_Exercise objective_. Scan the data below and report how many lines include the word "right". Nothing else is wanted.

:: Working data

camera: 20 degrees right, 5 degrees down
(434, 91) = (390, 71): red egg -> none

::::
:: Working data

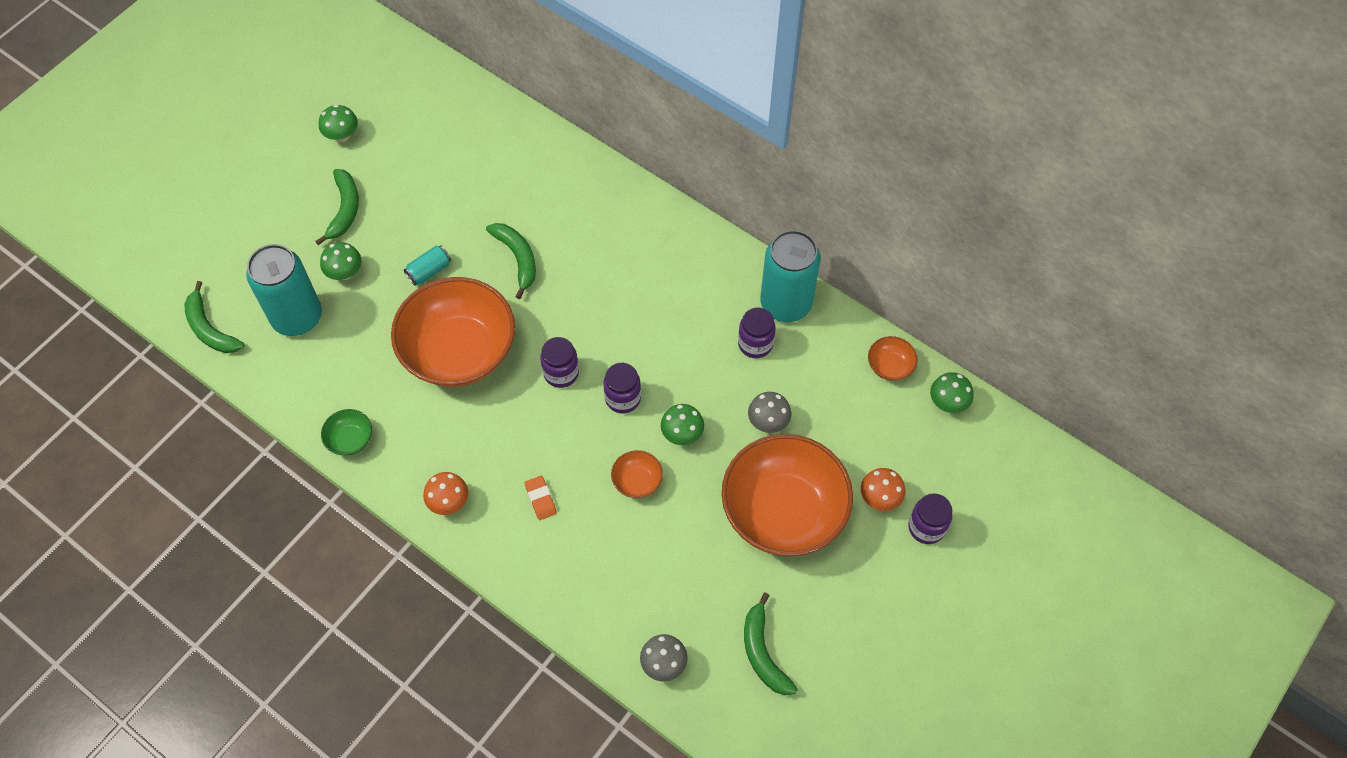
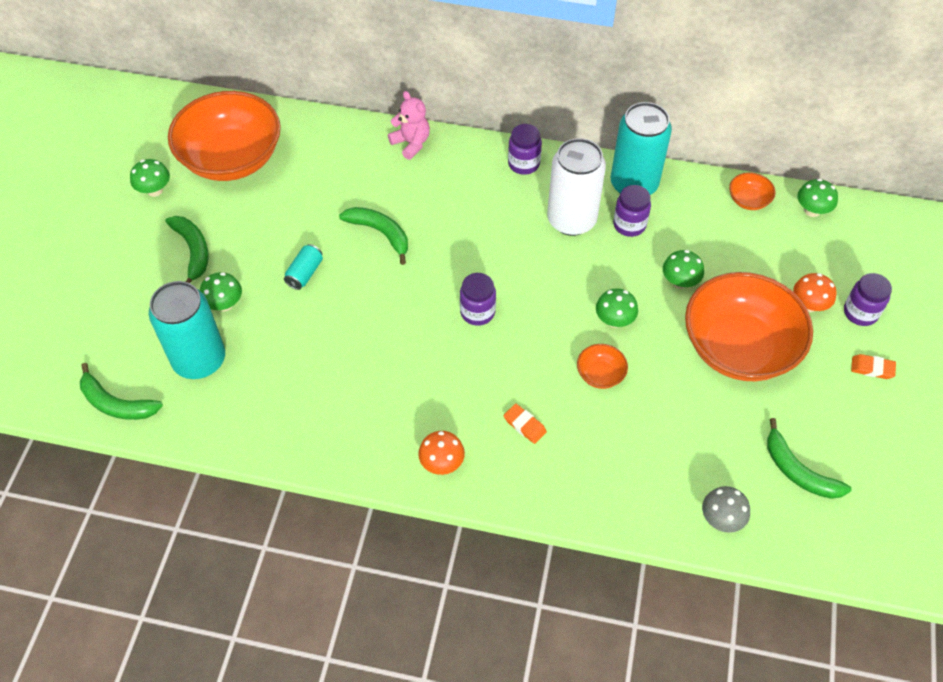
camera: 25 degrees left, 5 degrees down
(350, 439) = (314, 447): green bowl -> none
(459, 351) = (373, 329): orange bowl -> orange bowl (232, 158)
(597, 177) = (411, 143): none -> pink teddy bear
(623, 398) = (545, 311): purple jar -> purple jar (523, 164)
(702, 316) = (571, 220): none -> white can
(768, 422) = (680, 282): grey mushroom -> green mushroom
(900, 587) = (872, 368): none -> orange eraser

::::
:: Working data

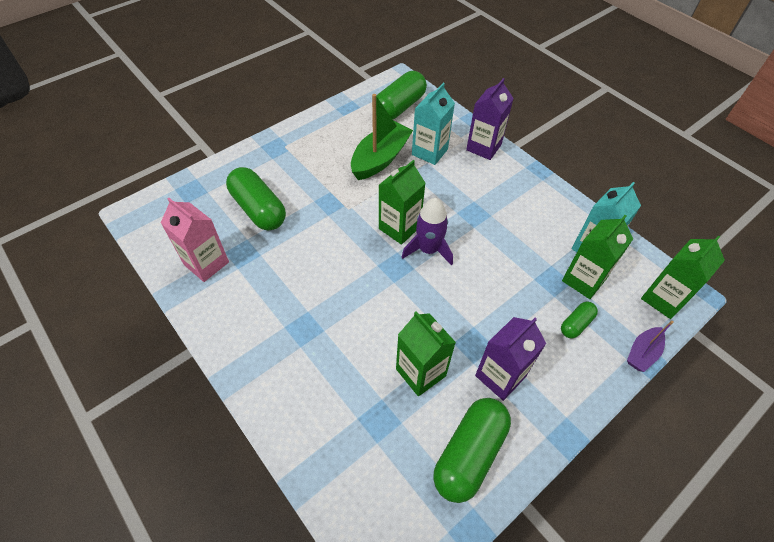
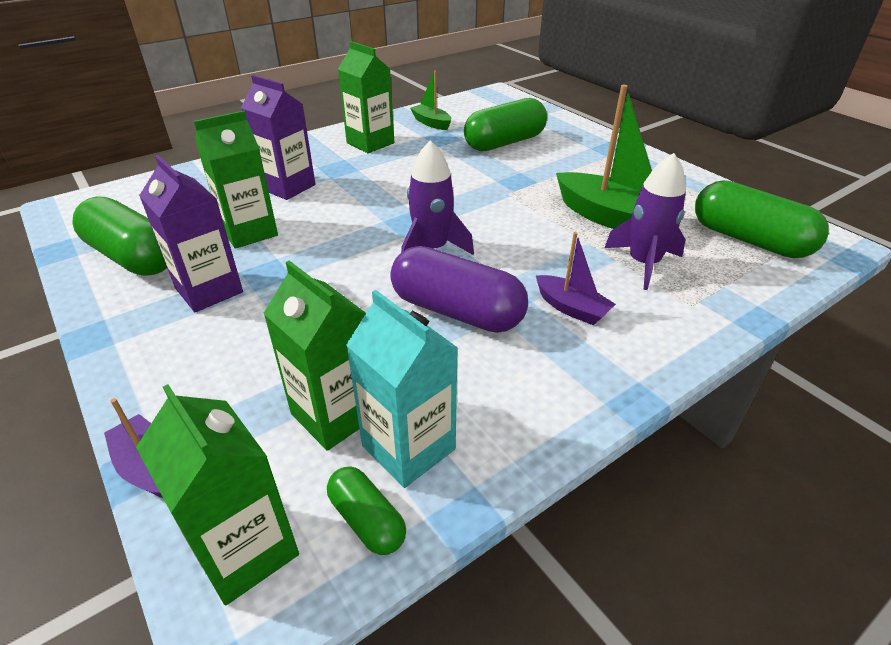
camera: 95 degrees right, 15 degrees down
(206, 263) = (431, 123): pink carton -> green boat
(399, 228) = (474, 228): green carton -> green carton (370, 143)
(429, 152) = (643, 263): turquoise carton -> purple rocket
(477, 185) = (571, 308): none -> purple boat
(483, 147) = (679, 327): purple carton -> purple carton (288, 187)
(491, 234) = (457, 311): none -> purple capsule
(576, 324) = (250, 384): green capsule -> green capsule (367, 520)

::::

_Solution to this task_. 2